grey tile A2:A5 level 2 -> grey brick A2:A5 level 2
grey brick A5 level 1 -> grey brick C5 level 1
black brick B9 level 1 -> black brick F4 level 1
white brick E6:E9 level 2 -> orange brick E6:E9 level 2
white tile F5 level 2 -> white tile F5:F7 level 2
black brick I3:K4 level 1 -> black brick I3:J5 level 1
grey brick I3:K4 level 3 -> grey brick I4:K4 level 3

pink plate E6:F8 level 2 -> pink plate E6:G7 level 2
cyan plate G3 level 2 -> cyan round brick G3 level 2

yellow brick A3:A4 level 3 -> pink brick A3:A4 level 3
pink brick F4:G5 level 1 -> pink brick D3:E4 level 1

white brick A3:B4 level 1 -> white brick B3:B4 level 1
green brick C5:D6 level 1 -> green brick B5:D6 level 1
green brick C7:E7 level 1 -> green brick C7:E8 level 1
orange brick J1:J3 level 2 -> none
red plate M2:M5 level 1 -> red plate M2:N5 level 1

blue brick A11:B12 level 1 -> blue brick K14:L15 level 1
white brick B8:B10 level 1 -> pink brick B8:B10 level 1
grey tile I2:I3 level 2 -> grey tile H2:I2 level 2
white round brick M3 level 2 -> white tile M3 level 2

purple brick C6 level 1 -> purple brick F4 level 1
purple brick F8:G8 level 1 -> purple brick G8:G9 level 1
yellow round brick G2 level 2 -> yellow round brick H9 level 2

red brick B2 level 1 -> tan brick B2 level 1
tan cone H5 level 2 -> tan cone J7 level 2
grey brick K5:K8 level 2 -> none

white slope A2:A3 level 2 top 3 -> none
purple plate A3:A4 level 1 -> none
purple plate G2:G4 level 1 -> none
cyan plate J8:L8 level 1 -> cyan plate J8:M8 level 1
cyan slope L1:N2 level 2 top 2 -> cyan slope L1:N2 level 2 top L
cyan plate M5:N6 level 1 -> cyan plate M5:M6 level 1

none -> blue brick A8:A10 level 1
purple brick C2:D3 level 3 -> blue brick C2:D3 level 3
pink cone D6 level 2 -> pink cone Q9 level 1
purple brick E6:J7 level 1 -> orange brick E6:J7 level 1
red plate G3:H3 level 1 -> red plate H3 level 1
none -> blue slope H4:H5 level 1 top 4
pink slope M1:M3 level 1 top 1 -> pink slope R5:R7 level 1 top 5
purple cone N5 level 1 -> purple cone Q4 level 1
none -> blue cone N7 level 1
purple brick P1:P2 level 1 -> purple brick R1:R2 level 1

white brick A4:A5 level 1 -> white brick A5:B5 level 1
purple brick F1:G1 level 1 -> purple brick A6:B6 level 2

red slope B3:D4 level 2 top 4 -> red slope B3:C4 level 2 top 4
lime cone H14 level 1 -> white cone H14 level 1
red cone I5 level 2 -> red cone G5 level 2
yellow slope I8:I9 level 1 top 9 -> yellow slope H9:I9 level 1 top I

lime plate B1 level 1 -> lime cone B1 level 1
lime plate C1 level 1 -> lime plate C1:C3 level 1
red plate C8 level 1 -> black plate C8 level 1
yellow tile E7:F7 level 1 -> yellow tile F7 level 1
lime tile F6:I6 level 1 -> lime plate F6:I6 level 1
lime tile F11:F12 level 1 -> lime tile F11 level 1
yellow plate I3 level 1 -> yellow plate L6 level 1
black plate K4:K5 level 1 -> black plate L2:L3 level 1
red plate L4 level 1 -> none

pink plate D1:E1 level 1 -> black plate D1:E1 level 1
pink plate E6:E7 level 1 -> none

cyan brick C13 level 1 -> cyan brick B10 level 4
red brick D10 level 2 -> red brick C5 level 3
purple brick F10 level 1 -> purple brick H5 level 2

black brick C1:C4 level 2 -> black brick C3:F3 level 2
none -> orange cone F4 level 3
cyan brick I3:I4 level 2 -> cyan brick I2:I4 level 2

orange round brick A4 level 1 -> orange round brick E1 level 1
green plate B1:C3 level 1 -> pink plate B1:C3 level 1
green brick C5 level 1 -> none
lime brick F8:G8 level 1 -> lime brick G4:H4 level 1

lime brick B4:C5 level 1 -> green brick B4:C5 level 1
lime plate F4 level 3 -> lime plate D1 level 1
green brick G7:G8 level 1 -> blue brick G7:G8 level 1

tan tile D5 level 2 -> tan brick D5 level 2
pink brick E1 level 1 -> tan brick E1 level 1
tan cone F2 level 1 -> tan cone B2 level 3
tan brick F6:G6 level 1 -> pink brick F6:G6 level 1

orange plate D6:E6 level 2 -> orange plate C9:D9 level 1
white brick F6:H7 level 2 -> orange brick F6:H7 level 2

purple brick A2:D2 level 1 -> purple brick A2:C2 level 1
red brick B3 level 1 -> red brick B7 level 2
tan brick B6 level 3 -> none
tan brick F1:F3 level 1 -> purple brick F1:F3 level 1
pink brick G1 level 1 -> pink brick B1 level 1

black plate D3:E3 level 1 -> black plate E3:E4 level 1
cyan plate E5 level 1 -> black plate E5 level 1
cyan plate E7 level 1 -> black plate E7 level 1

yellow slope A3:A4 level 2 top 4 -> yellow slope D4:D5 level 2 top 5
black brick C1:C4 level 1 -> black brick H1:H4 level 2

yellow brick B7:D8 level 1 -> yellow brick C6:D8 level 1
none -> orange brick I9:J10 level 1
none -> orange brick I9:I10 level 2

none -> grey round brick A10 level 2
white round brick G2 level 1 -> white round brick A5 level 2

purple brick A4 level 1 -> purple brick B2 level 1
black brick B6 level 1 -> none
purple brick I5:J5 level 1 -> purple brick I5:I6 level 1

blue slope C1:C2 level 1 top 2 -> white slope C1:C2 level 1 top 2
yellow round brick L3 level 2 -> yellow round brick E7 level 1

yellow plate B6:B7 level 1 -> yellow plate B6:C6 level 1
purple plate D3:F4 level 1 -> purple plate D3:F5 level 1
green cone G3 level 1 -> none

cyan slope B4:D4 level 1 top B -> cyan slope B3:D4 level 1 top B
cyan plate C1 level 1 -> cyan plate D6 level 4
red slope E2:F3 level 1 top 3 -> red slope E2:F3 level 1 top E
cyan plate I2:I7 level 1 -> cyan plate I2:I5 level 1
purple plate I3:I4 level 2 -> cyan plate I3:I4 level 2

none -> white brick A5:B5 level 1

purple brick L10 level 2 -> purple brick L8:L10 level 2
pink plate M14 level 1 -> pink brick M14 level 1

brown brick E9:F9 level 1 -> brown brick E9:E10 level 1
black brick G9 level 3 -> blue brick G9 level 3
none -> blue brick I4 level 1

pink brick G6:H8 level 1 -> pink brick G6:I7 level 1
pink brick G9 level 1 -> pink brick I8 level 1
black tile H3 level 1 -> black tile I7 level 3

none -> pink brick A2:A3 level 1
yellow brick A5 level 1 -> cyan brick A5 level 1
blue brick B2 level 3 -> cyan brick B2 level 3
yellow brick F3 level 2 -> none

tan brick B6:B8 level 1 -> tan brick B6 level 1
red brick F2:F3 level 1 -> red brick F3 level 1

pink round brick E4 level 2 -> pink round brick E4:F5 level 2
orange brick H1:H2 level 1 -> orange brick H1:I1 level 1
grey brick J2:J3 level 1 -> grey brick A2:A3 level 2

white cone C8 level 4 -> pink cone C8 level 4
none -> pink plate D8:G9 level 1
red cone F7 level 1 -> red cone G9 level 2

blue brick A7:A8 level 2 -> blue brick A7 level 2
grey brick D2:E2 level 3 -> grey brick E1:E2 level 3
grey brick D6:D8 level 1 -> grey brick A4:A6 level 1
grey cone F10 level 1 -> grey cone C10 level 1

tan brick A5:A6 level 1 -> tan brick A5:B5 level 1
########################################
Task goal
Line by line, transcribe the material above exactly.

Finished exercise
grey tile A2:A5 level 2 -> grey brick A2:A5 level 2
grey brick A5 level 1 -> grey brick C5 level 1
black brick B9 level 1 -> black brick F4 level 1
white brick E6:E9 level 2 -> orange brick E6:E9 level 2
white tile F5 level 2 -> white tile F5:F7 level 2
black brick I3:K4 level 1 -> black brick I3:J5 level 1
grey brick I3:K4 level 3 -> grey brick I4:K4 level 3

pink plate E6:F8 level 2 -> pink plate E6:G7 level 2
cyan plate G3 level 2 -> cyan round brick G3 level 2

yellow brick A3:A4 level 3 -> pink brick A3:A4 level 3
pink brick F4:G5 level 1 -> pink brick D3:E4 level 1

white brick A3:B4 level 1 -> white brick B3:B4 level 1
green brick C5:D6 level 1 -> green brick B5:D6 level 1
green brick C7:E7 level 1 -> green brick C7:E8 level 1
orange brick J1:J3 level 2 -> none
red plate M2:M5 level 1 -> red plate M2:N5 level 1

blue brick A11:B12 level 1 -> blue brick K14:L15 level 1
white brick B8:B10 level 1 -> pink brick B8:B10 level 1
grey tile I2:I3 level 2 -> grey tile H2:I2 level 2
white round brick M3 level 2 -> white tile M3 level 2

purple brick C6 level 1 -> purple brick F4 level 1
purple brick F8:G8 level 1 -> purple brick G8:G9 level 1
yellow round brick G2 level 2 -> yellow round brick H9 level 2

red brick B2 level 1 -> tan brick B2 level 1
tan cone H5 level 2 -> tan cone J7 level 2
grey brick K5:K8 level 2 -> none

white slope A2:A3 level 2 top 3 -> none
purple plate A3:A4 level 1 -> none
purple plate G2:G4 level 1 -> none
cyan plate J8:L8 level 1 -> cyan plate J8:M8 level 1
cyan slope L1:N2 level 2 top 2 -> cyan slope L1:N2 level 2 top L
cyan plate M5:N6 level 1 -> cyan plate M5:M6 level 1

none -> blue brick A8:A10 level 1
purple brick C2:D3 level 3 -> blue brick C2:D3 level 3
pink cone D6 level 2 -> pink cone Q9 level 1
purple brick E6:J7 level 1 -> orange brick E6:J7 level 1
red plate G3:H3 level 1 -> red plate H3 level 1
none -> blue slope H4:H5 level 1 top 4
pink slope M1:M3 level 1 top 1 -> pink slope R5:R7 level 1 top 5
purple cone N5 level 1 -> purple cone Q4 level 1
none -> blue cone N7 level 1
purple brick P1:P2 level 1 -> purple brick R1:R2 level 1

white brick A4:A5 level 1 -> white brick A5:B5 level 1
purple brick F1:G1 level 1 -> purple brick A6:B6 level 2

red slope B3:D4 level 2 top 4 -> red slope B3:C4 level 2 top 4
lime cone H14 level 1 -> white cone H14 level 1
red cone I5 level 2 -> red cone G5 level 2
yellow slope I8:I9 level 1 top 9 -> yellow slope H9:I9 level 1 top I

lime plate B1 level 1 -> lime cone B1 level 1
lime plate C1 level 1 -> lime plate C1:C3 level 1
red plate C8 level 1 -> black plate C8 level 1
yellow tile E7:F7 level 1 -> yellow tile F7 level 1
lime tile F6:I6 level 1 -> lime plate F6:I6 level 1
lime tile F11:F12 level 1 -> lime tile F11 level 1
yellow plate I3 level 1 -> yellow plate L6 level 1
black plate K4:K5 level 1 -> black plate L2:L3 level 1
red plate L4 level 1 -> none

pink plate D1:E1 level 1 -> black plate D1:E1 level 1
pink plate E6:E7 level 1 -> none

cyan brick C13 level 1 -> cyan brick B10 level 4
red brick D10 level 2 -> red brick C5 level 3
purple brick F10 level 1 -> purple brick H5 level 2

black brick C1:C4 level 2 -> black brick C3:F3 level 2
none -> orange cone F4 level 3
cyan brick I3:I4 level 2 -> cyan brick I2:I4 level 2

orange round brick A4 level 1 -> orange round brick E1 level 1
green plate B1:C3 level 1 -> pink plate B1:C3 level 1
green brick C5 level 1 -> none
lime brick F8:G8 level 1 -> lime brick G4:H4 level 1

lime brick B4:C5 level 1 -> green brick B4:C5 level 1
lime plate F4 level 3 -> lime plate D1 level 1
green brick G7:G8 level 1 -> blue brick G7:G8 level 1

tan tile D5 level 2 -> tan brick D5 level 2
pink brick E1 level 1 -> tan brick E1 level 1
tan cone F2 level 1 -> tan cone B2 level 3
tan brick F6:G6 level 1 -> pink brick F6:G6 level 1

orange plate D6:E6 level 2 -> orange plate C9:D9 level 1
white brick F6:H7 level 2 -> orange brick F6:H7 level 2

purple brick A2:D2 level 1 -> purple brick A2:C2 level 1
red brick B3 level 1 -> red brick B7 level 2
tan brick B6 level 3 -> none
tan brick F1:F3 level 1 -> purple brick F1:F3 level 1
pink brick G1 level 1 -> pink brick B1 level 1

black plate D3:E3 level 1 -> black plate E3:E4 level 1
cyan plate E5 level 1 -> black plate E5 level 1
cyan plate E7 level 1 -> black plate E7 level 1

yellow slope A3:A4 level 2 top 4 -> yellow slope D4:D5 level 2 top 5
black brick C1:C4 level 1 -> black brick H1:H4 level 2

yellow brick B7:D8 level 1 -> yellow brick C6:D8 level 1
none -> orange brick I9:J10 level 1
none -> orange brick I9:I10 level 2

none -> grey round brick A10 level 2
white round brick G2 level 1 -> white round brick A5 level 2

purple brick A4 level 1 -> purple brick B2 level 1
black brick B6 level 1 -> none
purple brick I5:J5 level 1 -> purple brick I5:I6 level 1

blue slope C1:C2 level 1 top 2 -> white slope C1:C2 level 1 top 2
yellow round brick L3 level 2 -> yellow round brick E7 level 1

yellow plate B6:B7 level 1 -> yellow plate B6:C6 level 1
purple plate D3:F4 level 1 -> purple plate D3:F5 level 1
green cone G3 level 1 -> none

cyan slope B4:D4 level 1 top B -> cyan slope B3:D4 level 1 top B
cyan plate C1 level 1 -> cyan plate D6 level 4
red slope E2:F3 level 1 top 3 -> red slope E2:F3 level 1 top E
cyan plate I2:I7 level 1 -> cyan plate I2:I5 level 1
purple plate I3:I4 level 2 -> cyan plate I3:I4 level 2

none -> white brick A5:B5 level 1

purple brick L10 level 2 -> purple brick L8:L10 level 2
pink plate M14 level 1 -> pink brick M14 level 1

brown brick E9:F9 level 1 -> brown brick E9:E10 level 1
black brick G9 level 3 -> blue brick G9 level 3
none -> blue brick I4 level 1

pink brick G6:H8 level 1 -> pink brick G6:I7 level 1
pink brick G9 level 1 -> pink brick I8 level 1
black tile H3 level 1 -> black tile I7 level 3

none -> pink brick A2:A3 level 1
yellow brick A5 level 1 -> cyan brick A5 level 1
blue brick B2 level 3 -> cyan brick B2 level 3
yellow brick F3 level 2 -> none

tan brick B6:B8 level 1 -> tan brick B6 level 1
red brick F2:F3 level 1 -> red brick F3 level 1

pink round brick E4 level 2 -> pink round brick E4:F5 level 2
orange brick H1:H2 level 1 -> orange brick H1:I1 level 1
grey brick J2:J3 level 1 -> grey brick A2:A3 level 2

white cone C8 level 4 -> pink cone C8 level 4
none -> pink plate D8:G9 level 1
red cone F7 level 1 -> red cone G9 level 2

blue brick A7:A8 level 2 -> blue brick A7 level 2
grey brick D2:E2 level 3 -> grey brick E1:E2 level 3
grey brick D6:D8 level 1 -> grey brick A4:A6 level 1
grey cone F10 level 1 -> grey cone C10 level 1

tan brick A5:A6 level 1 -> tan brick A5:B5 level 1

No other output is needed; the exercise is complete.